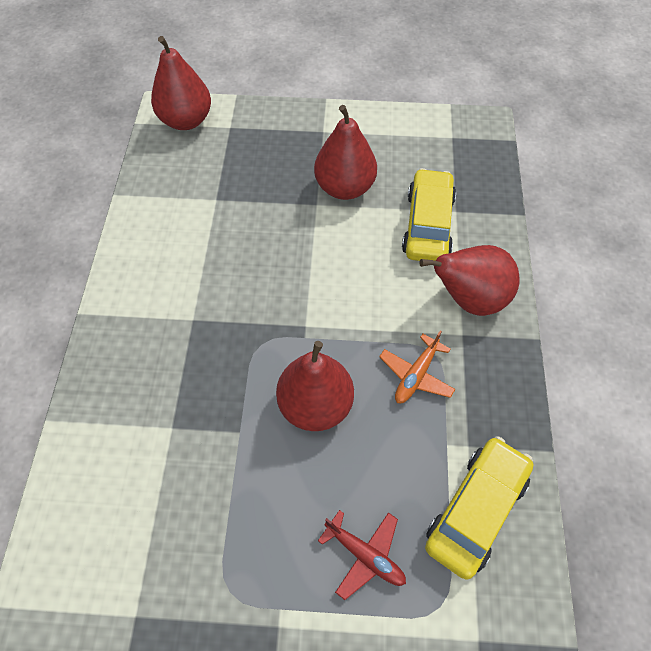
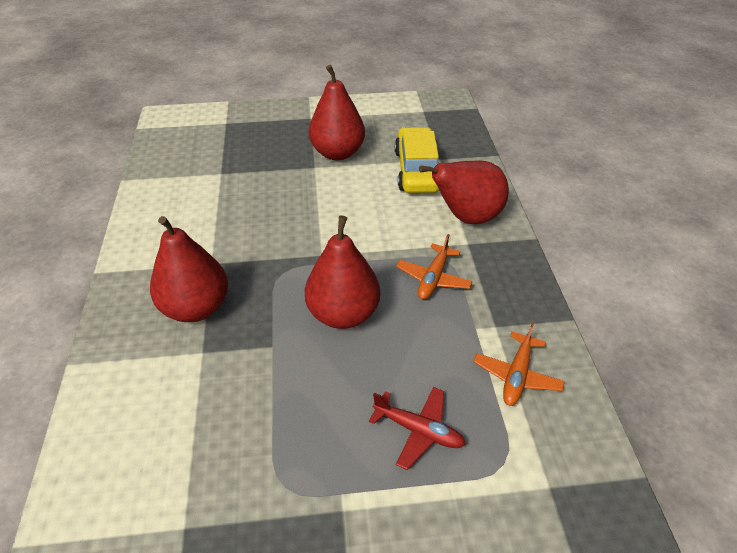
camera: 10 degrees left, 15 degrees down
(186, 120) = (185, 122): red pear -> red pear (196, 308)
(476, 510) = (517, 375): yellow car -> orange plane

===============

The answer should consist of every line above, exact and free of images.

camera: 10 degrees left, 15 degrees down
(186, 120) = (185, 122): red pear -> red pear (196, 308)
(476, 510) = (517, 375): yellow car -> orange plane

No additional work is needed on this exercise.